ЗАДАНИЕ: Перепишите весь список ниже без единого изменения, опустив изображения.
---- ИСХОДНЫЕ ДАННЫЕ
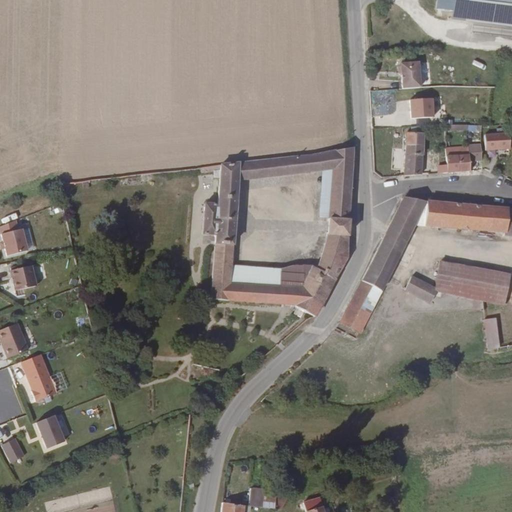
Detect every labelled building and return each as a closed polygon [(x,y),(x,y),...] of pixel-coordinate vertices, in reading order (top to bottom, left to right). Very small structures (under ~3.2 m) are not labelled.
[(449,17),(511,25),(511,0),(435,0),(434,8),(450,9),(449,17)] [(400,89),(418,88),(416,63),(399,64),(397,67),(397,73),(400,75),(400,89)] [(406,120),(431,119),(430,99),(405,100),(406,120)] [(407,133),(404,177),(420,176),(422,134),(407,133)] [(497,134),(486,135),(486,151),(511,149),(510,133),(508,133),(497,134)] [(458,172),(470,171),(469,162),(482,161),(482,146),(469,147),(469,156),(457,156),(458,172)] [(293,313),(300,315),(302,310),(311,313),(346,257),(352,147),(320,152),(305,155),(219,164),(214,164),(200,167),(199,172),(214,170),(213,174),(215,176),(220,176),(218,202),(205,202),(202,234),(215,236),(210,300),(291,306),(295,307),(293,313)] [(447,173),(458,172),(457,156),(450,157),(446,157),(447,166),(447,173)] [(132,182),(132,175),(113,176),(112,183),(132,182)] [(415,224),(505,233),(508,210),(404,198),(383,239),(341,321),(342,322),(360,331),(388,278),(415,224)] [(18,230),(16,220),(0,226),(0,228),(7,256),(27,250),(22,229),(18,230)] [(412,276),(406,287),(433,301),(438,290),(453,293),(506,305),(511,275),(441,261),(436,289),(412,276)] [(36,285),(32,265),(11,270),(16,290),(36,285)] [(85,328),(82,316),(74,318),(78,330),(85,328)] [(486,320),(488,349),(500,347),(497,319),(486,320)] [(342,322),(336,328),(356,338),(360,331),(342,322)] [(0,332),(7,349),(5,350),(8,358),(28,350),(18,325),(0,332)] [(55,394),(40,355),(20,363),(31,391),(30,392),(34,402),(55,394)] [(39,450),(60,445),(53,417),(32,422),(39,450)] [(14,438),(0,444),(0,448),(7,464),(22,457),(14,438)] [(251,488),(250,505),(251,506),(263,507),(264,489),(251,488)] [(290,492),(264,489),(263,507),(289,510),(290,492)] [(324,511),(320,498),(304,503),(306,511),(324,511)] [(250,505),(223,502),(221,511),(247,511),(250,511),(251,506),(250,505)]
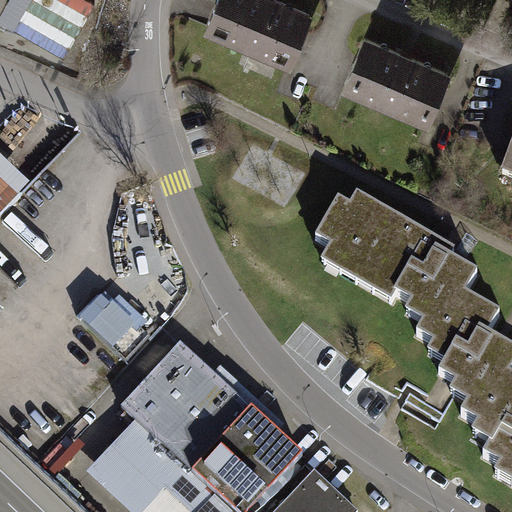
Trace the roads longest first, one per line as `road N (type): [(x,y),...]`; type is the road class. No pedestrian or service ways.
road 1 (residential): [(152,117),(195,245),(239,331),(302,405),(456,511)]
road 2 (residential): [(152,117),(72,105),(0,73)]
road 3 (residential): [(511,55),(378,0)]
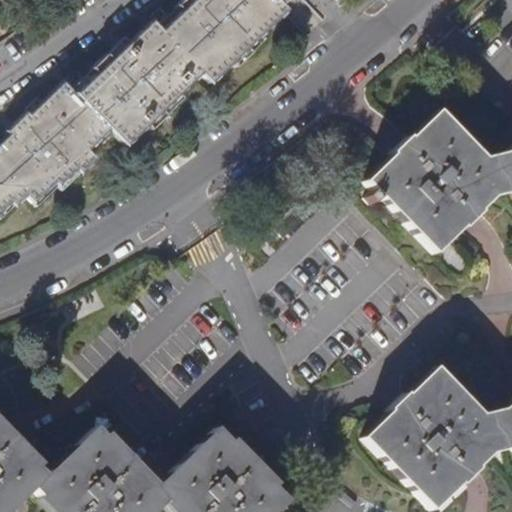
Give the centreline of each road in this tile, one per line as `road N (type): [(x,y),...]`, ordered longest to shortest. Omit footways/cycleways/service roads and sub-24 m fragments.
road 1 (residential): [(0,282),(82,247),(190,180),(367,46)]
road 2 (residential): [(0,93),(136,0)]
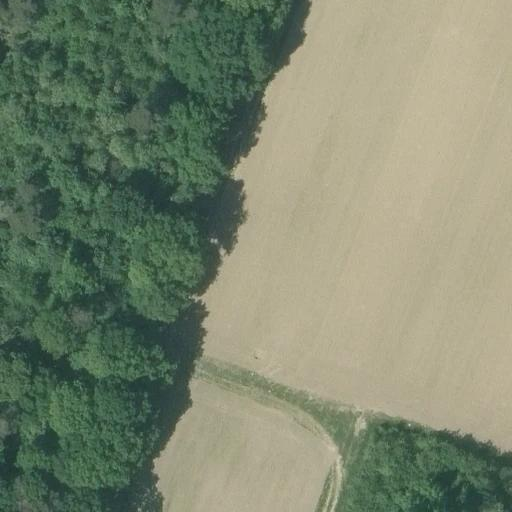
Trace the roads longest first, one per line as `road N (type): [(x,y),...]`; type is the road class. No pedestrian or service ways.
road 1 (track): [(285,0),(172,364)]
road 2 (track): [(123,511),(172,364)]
--------
ГОТОВОЕ РЕШЕНИЕ:
Detect every labelled building and return each as a closed polygon [(x,y),(x,y),...] of pixel-coordinate vertices, in reading order (top to bottom, left to right). Very small structures (under ~3.2 m) are not labelled.
[(449,17),(511,25),(511,0),(435,0),(434,8),(450,9),(449,17)] [(400,89),(418,88),(416,63),(399,64),(397,67),(397,73),(400,75),(400,89)] [(406,120),(431,119),(430,99),(405,100),(406,120)] [(407,133),(404,177),(420,176),(422,134),(407,133)] [(497,134),(486,135),(486,151),(511,149),(510,133),(508,133),(497,134)] [(458,172),(470,171),(469,162),(482,161),(482,146),(469,147),(469,156),(457,156),(458,172)] [(293,313),(300,315),(302,310),(311,313),(346,257),(352,147),(320,152),(305,155),(219,164),(214,164),(200,167),(199,172),(214,170),(213,174),(215,176),(220,176),(218,202),(205,202),(202,234),(215,236),(210,300),(291,306),(295,307),(293,313)] [(447,173),(458,172),(457,156),(450,157),(446,157),(447,166),(447,173)] [(132,182),(132,175),(113,176),(112,183),(132,182)] [(415,224),(505,233),(508,210),(404,198),(383,239),(341,321),(342,322),(360,331),(388,278),(415,224)] [(18,230),(16,220),(0,226),(0,228),(7,256),(27,250),(22,229),(18,230)] [(412,276),(406,287),(433,301),(438,290),(453,293),(506,305),(511,275),(441,261),(436,289),(412,276)] [(36,285),(32,265),(11,270),(16,290),(36,285)] [(85,328),(82,316),(74,318),(78,330),(85,328)] [(486,320),(488,349),(500,347),(497,319),(486,320)] [(342,322),(336,328),(356,338),(360,331),(342,322)] [(0,332),(7,349),(5,350),(8,358),(28,350),(18,325),(0,332)] [(55,394),(40,355),(20,363),(31,391),(30,392),(34,402),(55,394)] [(39,450),(60,445),(53,417),(32,422),(39,450)] [(14,438),(0,444),(0,448),(7,464),(22,457),(14,438)] [(251,488),(250,505),(251,506),(263,507),(264,489),(251,488)] [(290,492),(264,489),(263,507),(289,510),(290,492)] [(324,511),(320,498),(304,503),(306,511),(324,511)] [(250,505),(223,502),(221,511),(247,511),(250,511),(251,506),(250,505)]
Trace the roads longest first, one per line as `road N (type): [(x,y),...]`; type is the road class. No pedestrian or service ways.
road 1 (residential): [(152,117),(195,245),(239,331),(302,405),(456,511)]
road 2 (residential): [(152,117),(72,105),(0,73)]
road 3 (residential): [(511,55),(378,0)]
Give the centreline of each road in this tile, one per line as `road N (type): [(x,y),...]`, ordered longest to shortest. Omit footways/cycleways/service roads and sub-24 m fragments.
road 1 (residential): [(0,282),(82,247),(190,180),(367,46)]
road 2 (residential): [(0,93),(136,0)]
Trace the roads longest first, one per line as `road N (type): [(x,y),...]`; type is the road class. No pedestrian or service ways.
road 1 (track): [(285,0),(172,364)]
road 2 (track): [(123,511),(172,364)]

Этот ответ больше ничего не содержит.